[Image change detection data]
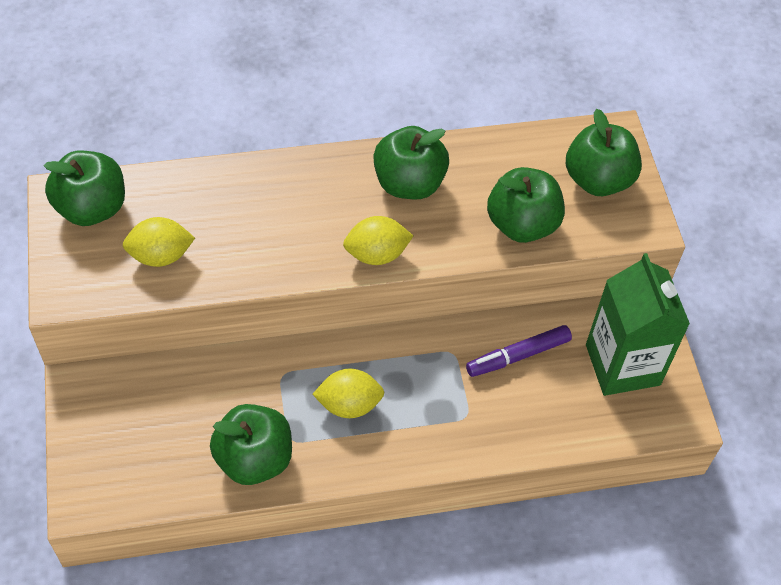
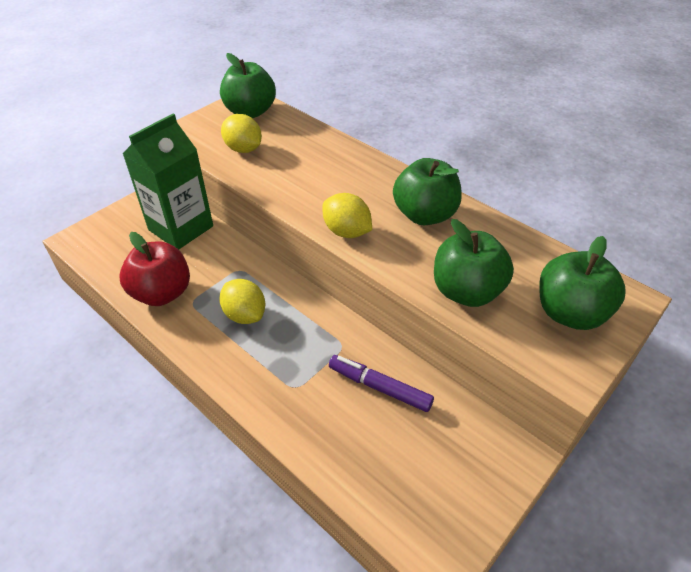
camera: 55 degrees right, 10 degrees down
(254, 459) = (162, 293): green apple -> red apple
(622, 365) = (446, 468): green carton -> green carton (181, 228)

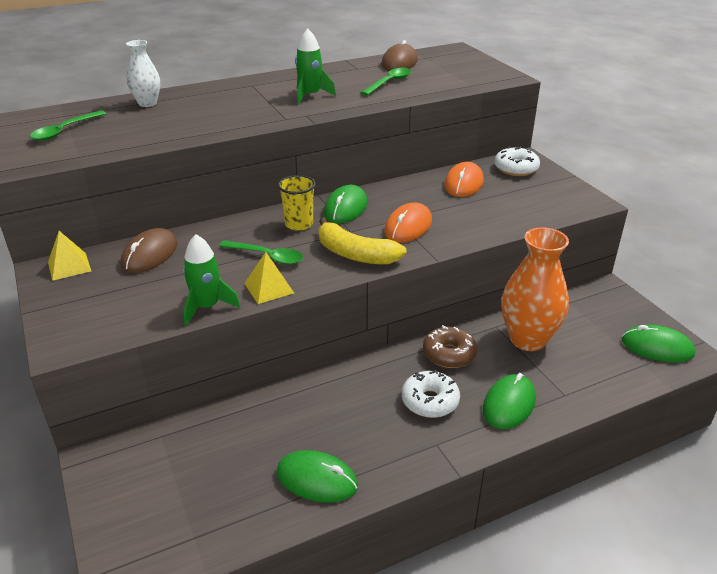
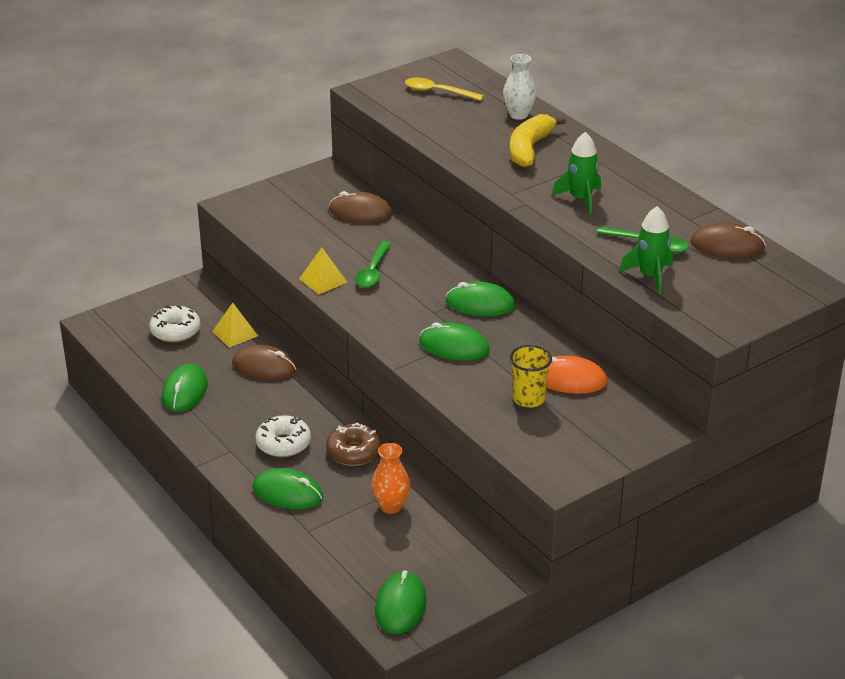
camera: 80 degrees right, 0 degrees up
(64, 131) = (437, 92): green spoon -> yellow spoon
(69, 266) = (332, 180): yellow pyramid -> yellow pyramid (235, 333)
(207, 307) = (289, 255): green rocket -> green rocket (650, 276)
(291, 406) = (264, 366): none -> brown mouse
(299, 224) = (437, 280): yellow cup -> yellow cup (528, 399)
(355, 254) = (390, 319): yellow banana -> yellow banana (529, 149)
(408, 226) = (454, 346): orange mouse -> green mouse
(516, 169) = (628, 419): white donut -> white donut (175, 331)
(527, 339) = (391, 506): orange vase -> orange vase, size x0.55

**What you will do**
Please write out, exactly as they appear, the lines from the line containing "(291, 406) = (264, 366): none -> brown mouse" through the last line of the records above, both included.

**Result of this exercise**
(291, 406) = (264, 366): none -> brown mouse
(299, 224) = (437, 280): yellow cup -> yellow cup (528, 399)
(355, 254) = (390, 319): yellow banana -> yellow banana (529, 149)
(408, 226) = (454, 346): orange mouse -> green mouse
(516, 169) = (628, 419): white donut -> white donut (175, 331)
(527, 339) = (391, 506): orange vase -> orange vase, size x0.55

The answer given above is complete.